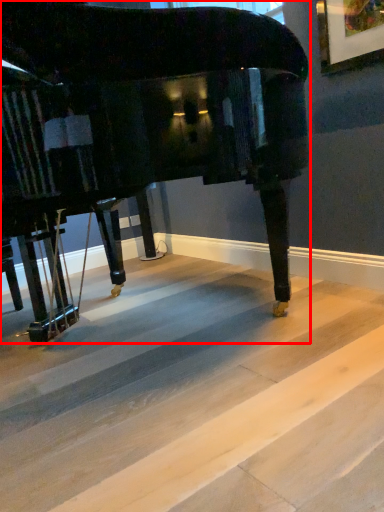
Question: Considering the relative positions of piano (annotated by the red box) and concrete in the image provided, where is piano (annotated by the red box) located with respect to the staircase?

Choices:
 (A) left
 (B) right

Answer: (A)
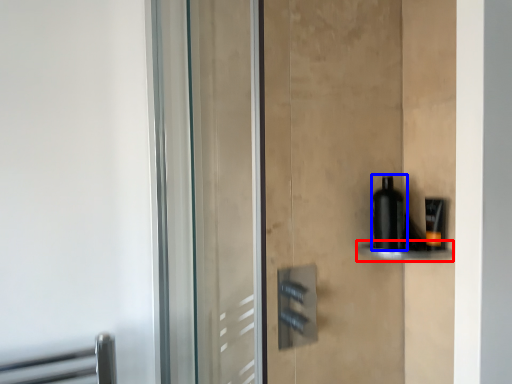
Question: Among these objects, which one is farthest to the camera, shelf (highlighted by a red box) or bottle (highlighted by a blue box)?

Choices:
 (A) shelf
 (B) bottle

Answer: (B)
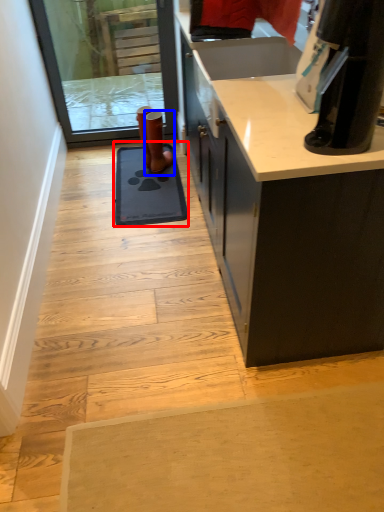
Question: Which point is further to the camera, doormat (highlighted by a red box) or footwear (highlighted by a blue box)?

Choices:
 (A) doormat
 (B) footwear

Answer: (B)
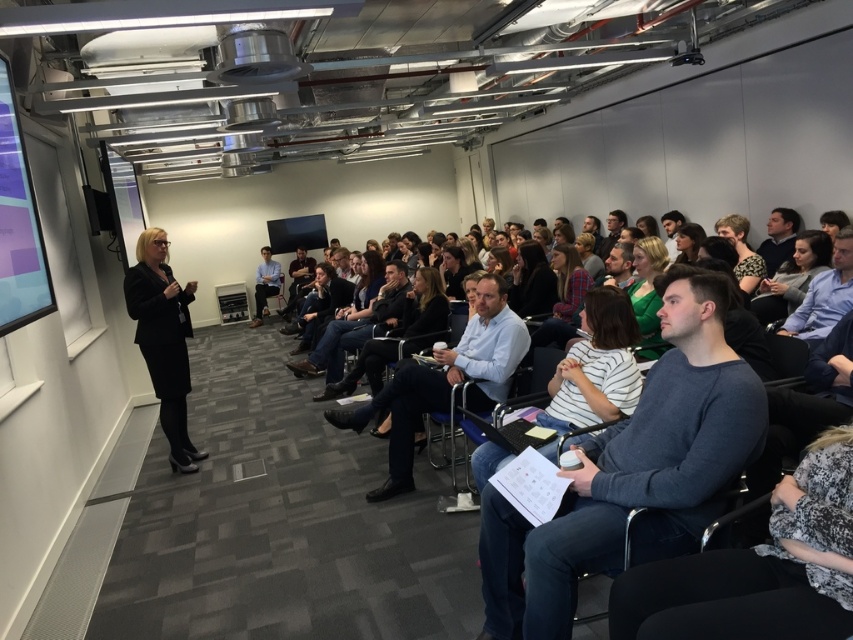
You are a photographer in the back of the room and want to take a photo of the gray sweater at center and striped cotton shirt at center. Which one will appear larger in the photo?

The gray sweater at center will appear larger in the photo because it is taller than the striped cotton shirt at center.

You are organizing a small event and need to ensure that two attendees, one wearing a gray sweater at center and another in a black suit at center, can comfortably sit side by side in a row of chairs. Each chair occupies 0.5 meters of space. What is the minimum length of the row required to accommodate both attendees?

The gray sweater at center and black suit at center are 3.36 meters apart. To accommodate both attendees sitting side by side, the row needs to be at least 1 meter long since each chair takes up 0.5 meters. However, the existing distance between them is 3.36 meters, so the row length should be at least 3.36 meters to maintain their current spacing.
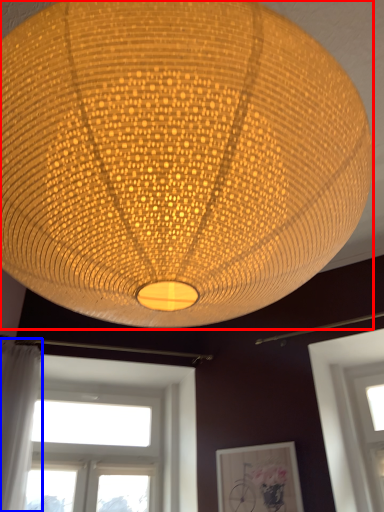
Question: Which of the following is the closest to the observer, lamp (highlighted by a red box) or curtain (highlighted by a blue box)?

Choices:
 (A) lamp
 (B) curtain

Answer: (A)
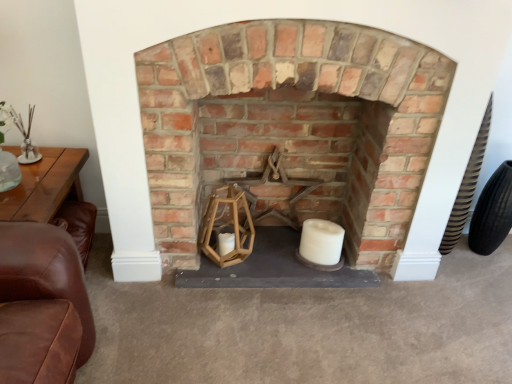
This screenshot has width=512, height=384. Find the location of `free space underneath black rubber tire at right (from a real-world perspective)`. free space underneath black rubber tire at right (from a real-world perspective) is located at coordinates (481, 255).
--
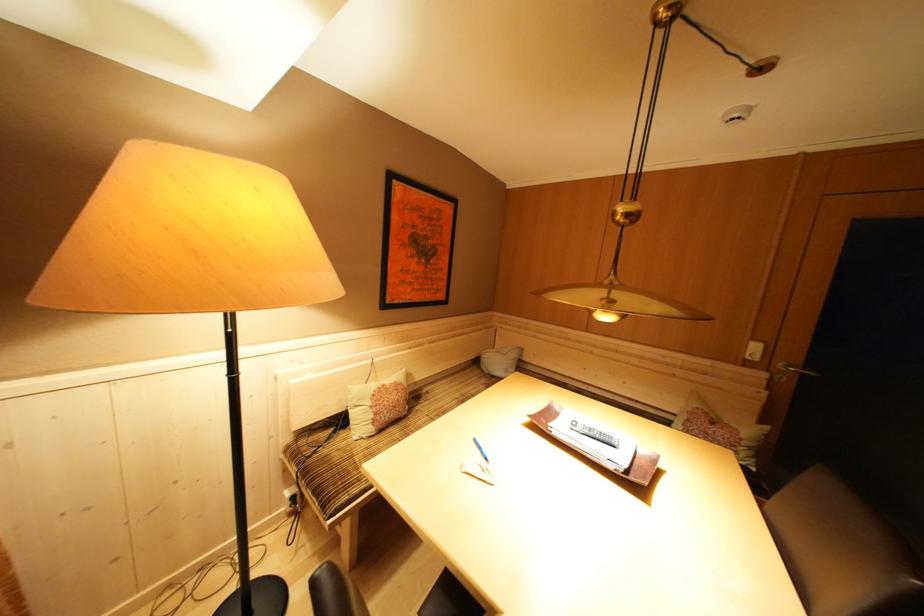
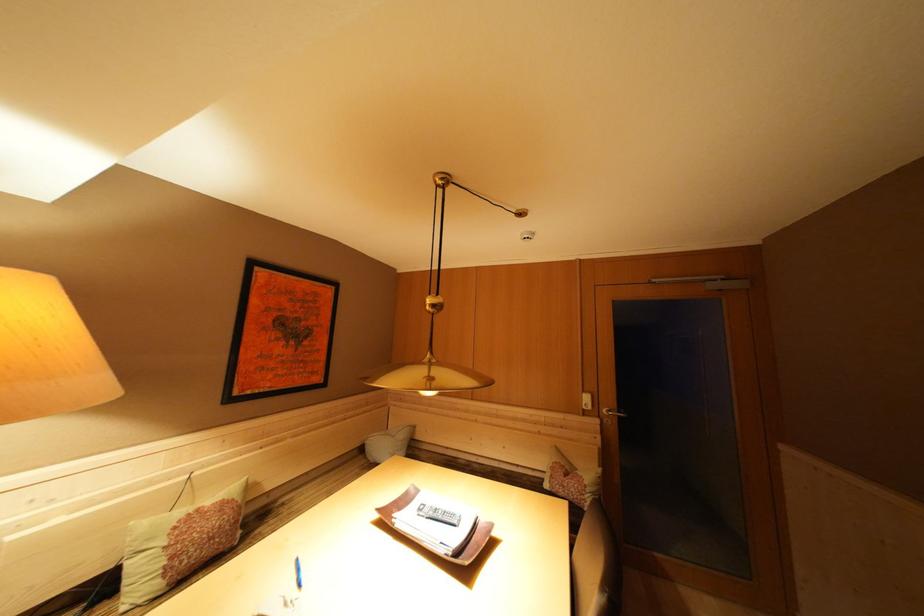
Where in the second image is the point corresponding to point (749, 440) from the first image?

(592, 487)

What needs to be done:
How many lines in the two blocks above contain the string "chair", with case counting? Give only the number.

Output of the task:
2